(Data for the task Opens)

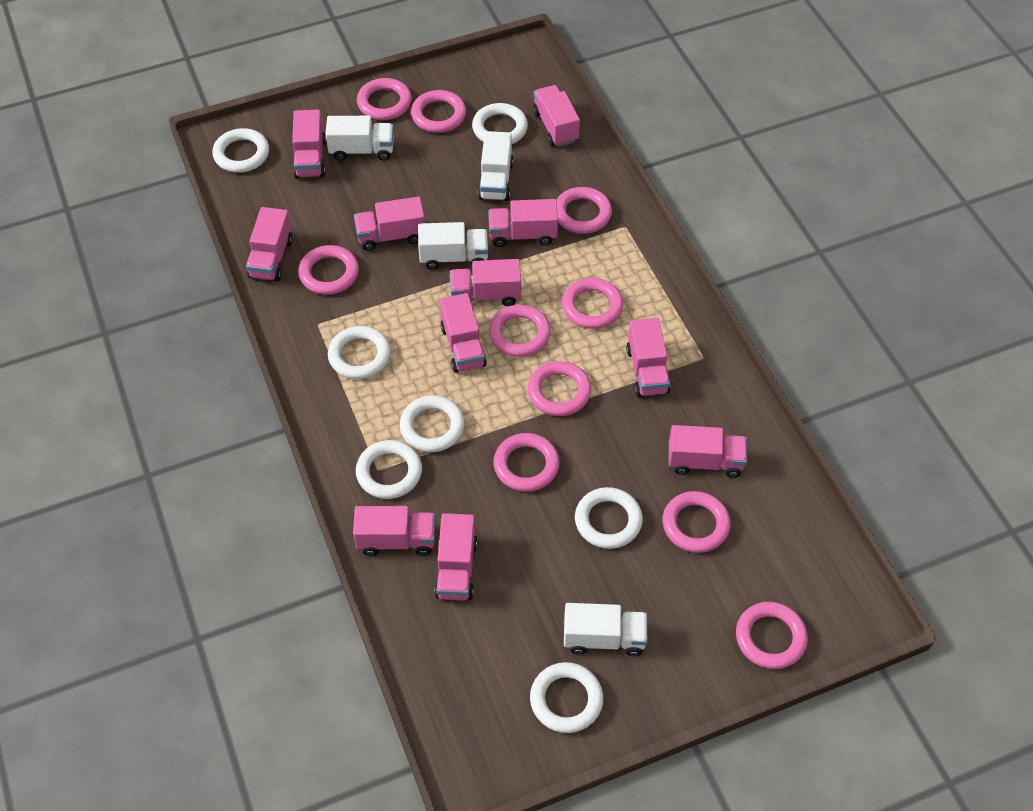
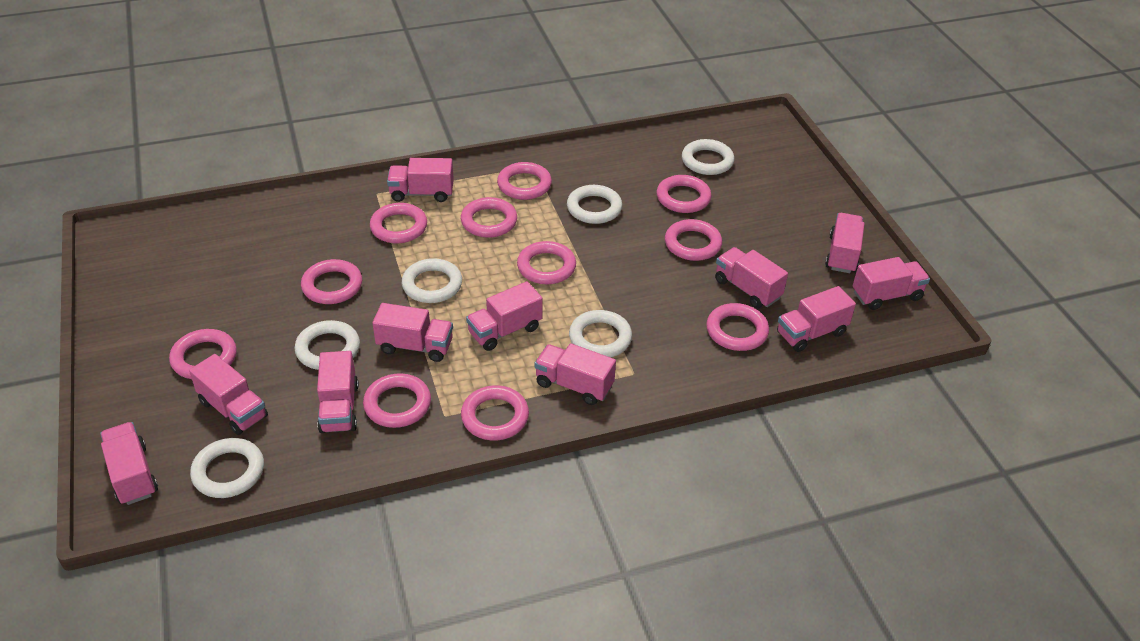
pink ring: 10 -> 11
white ring: 7 -> 6
white truck: 4 -> 0

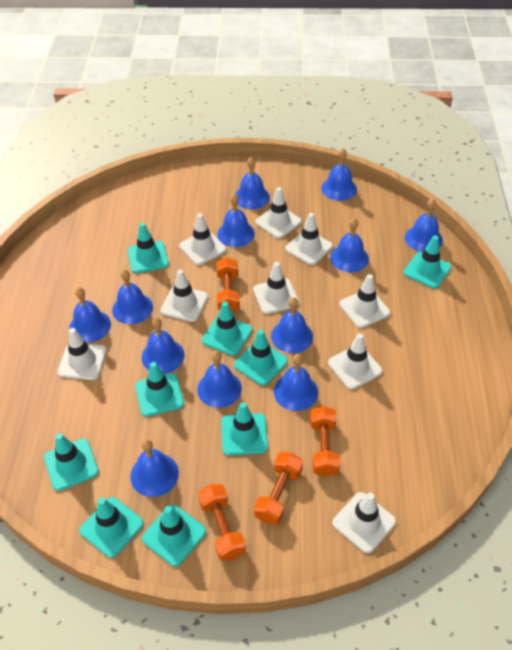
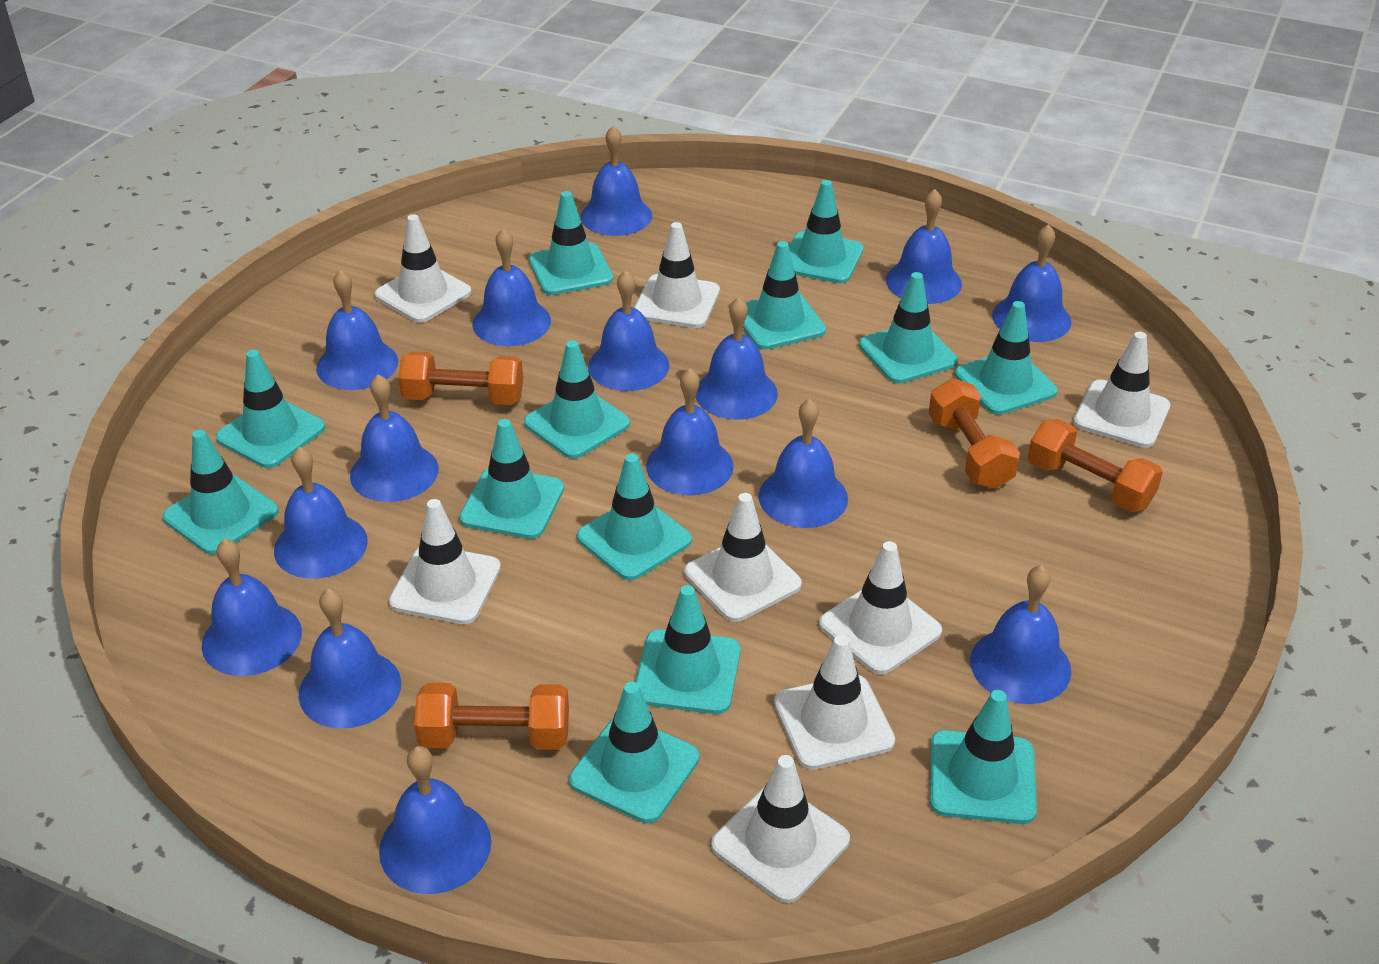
blue bell: 12 -> 15
turquoise traffic cone: 9 -> 13
white traffic cone: 9 -> 8

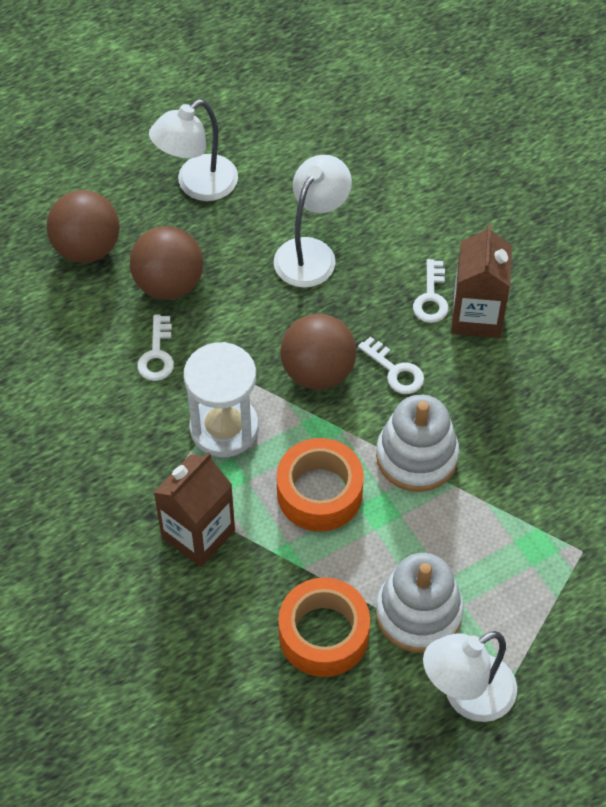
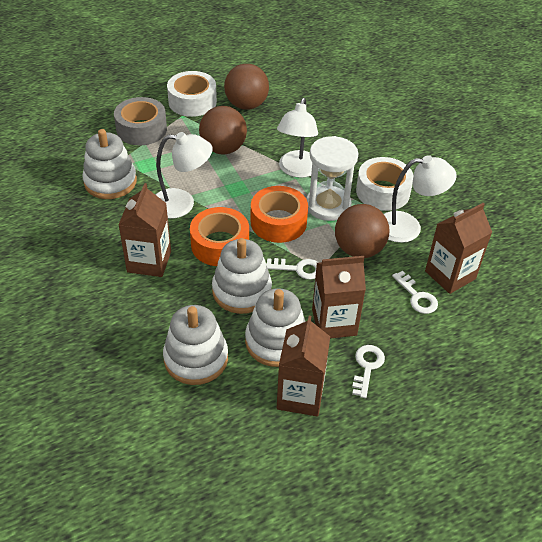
brown carton: 2 -> 4
grey tape: 0 -> 1
white stacking toy: 2 -> 4
white tape: 0 -> 2

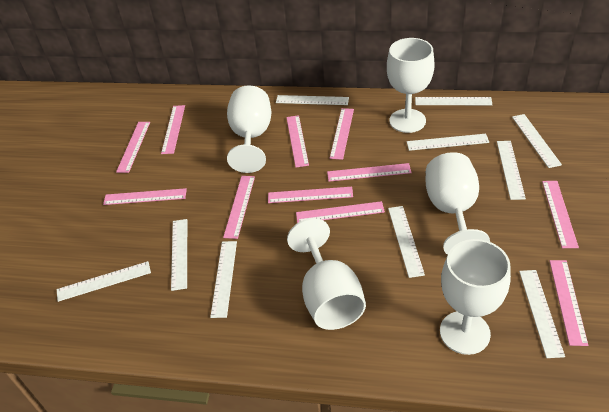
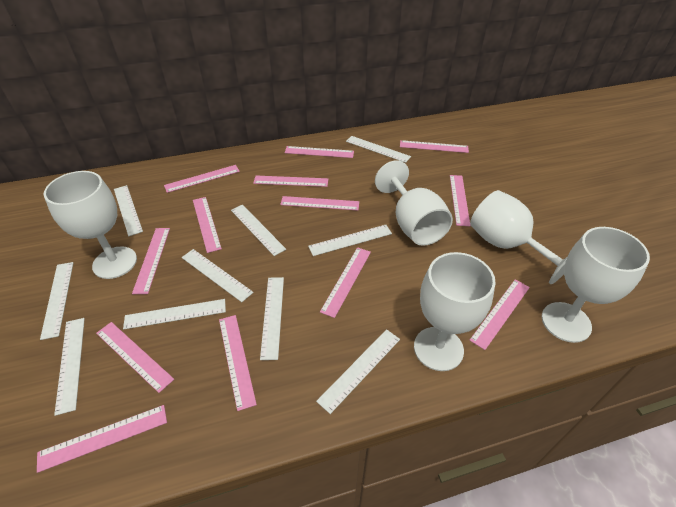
pink ruler: 11 -> 13

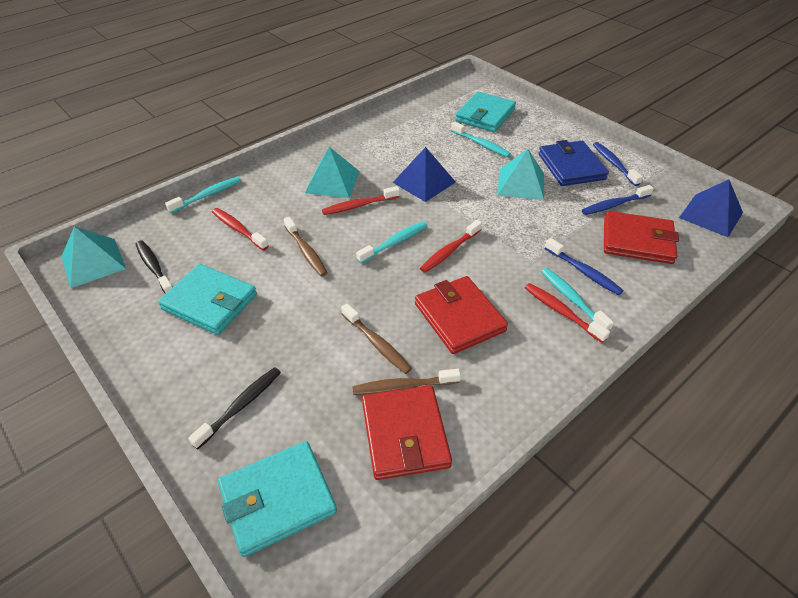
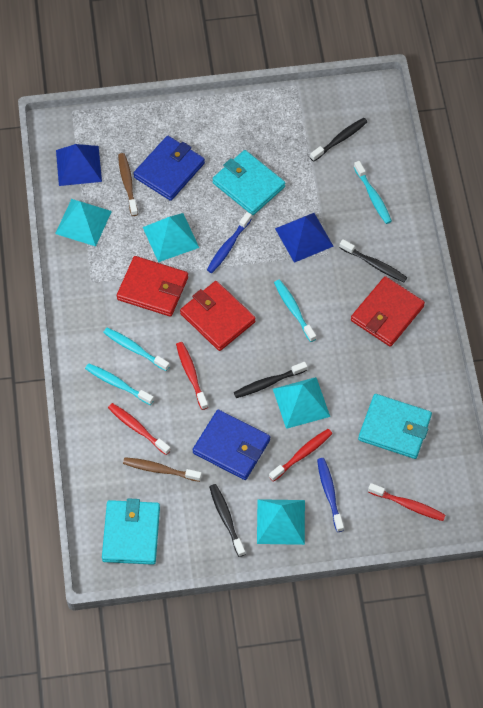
black toothbrush: 2 -> 4
blue toothbrush: 3 -> 2
blue wallet: 1 -> 2
brown toothbrush: 3 -> 2
turquoise pyramid: 3 -> 4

(Data for the task Closes)

- [Task details]: Without copying any picture, repeat the full listing above word for word.

- [Task solution]:
pink ring: 10 -> 11
white ring: 7 -> 6
white truck: 4 -> 0

blue bell: 12 -> 15
turquoise traffic cone: 9 -> 13
white traffic cone: 9 -> 8

brown carton: 2 -> 4
grey tape: 0 -> 1
white stacking toy: 2 -> 4
white tape: 0 -> 2

pink ruler: 11 -> 13

black toothbrush: 2 -> 4
blue toothbrush: 3 -> 2
blue wallet: 1 -> 2
brown toothbrush: 3 -> 2
turquoise pyramid: 3 -> 4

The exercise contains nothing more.